▸ **Brief**: In the listing below, the lines starting with the line with "camera: 145 degrees left, 15 degrees up" and going on through the line with "none -> blue calculator [270,448,319,483]" are to be reproduced exactly, and only those.

▸ **Data to process**:
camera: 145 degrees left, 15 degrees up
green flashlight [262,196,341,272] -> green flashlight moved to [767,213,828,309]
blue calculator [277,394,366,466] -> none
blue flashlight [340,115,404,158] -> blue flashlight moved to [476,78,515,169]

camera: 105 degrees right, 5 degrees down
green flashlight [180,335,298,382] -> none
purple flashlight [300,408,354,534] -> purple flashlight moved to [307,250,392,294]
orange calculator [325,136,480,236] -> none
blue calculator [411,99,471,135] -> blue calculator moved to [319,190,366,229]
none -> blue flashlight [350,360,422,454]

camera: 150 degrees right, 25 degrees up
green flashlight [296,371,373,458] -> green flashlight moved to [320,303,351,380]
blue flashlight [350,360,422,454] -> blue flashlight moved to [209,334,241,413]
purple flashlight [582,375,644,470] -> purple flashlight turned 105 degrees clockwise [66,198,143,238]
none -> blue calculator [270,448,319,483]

...

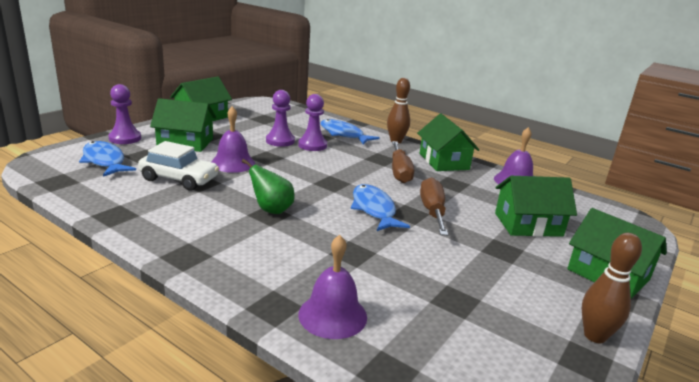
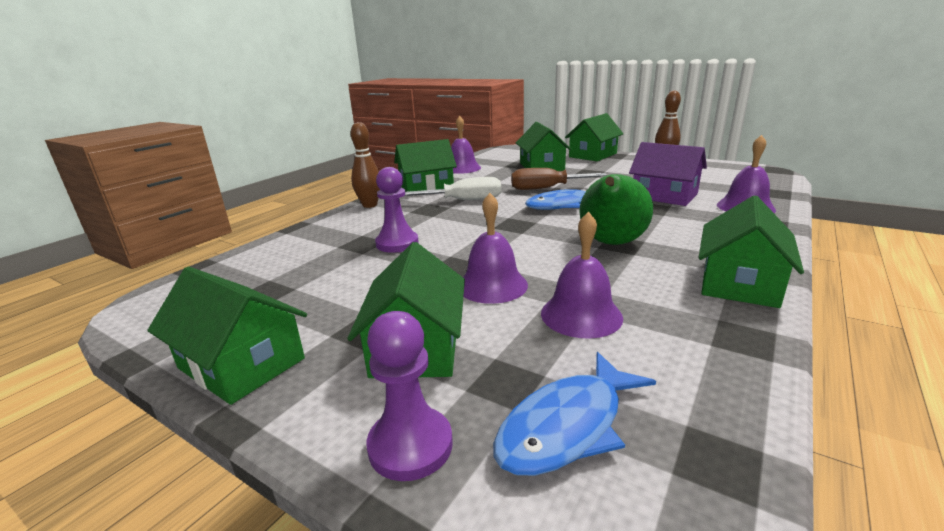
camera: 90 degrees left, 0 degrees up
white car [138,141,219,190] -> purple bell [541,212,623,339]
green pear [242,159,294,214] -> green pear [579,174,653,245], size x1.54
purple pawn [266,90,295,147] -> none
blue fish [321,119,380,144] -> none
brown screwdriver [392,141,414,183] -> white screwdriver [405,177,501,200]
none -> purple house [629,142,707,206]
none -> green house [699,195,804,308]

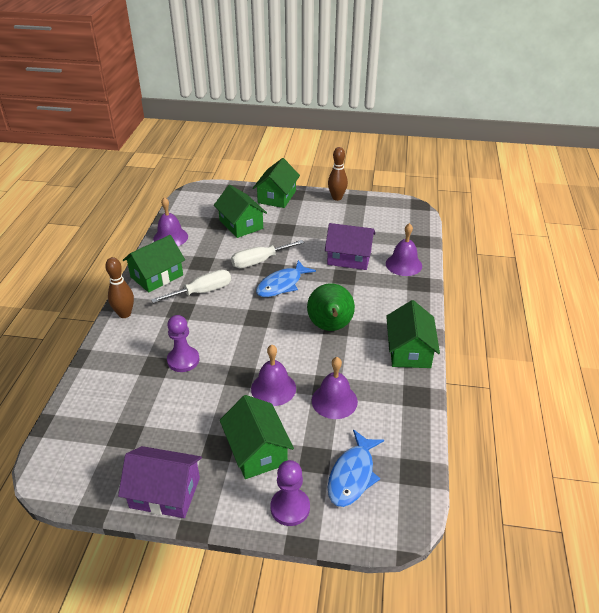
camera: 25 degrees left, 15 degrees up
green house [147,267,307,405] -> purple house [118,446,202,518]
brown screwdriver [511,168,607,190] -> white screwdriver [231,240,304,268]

▸ **Final answer**:
camera: 145 degrees left, 15 degrees up
green flashlight [262,196,341,272] -> green flashlight moved to [767,213,828,309]
blue calculator [277,394,366,466] -> none
blue flashlight [340,115,404,158] -> blue flashlight moved to [476,78,515,169]

camera: 105 degrees right, 5 degrees down
green flashlight [180,335,298,382] -> none
purple flashlight [300,408,354,534] -> purple flashlight moved to [307,250,392,294]
orange calculator [325,136,480,236] -> none
blue calculator [411,99,471,135] -> blue calculator moved to [319,190,366,229]
none -> blue flashlight [350,360,422,454]

camera: 150 degrees right, 25 degrees up
green flashlight [296,371,373,458] -> green flashlight moved to [320,303,351,380]
blue flashlight [350,360,422,454] -> blue flashlight moved to [209,334,241,413]
purple flashlight [582,375,644,470] -> purple flashlight turned 105 degrees clockwise [66,198,143,238]
none -> blue calculator [270,448,319,483]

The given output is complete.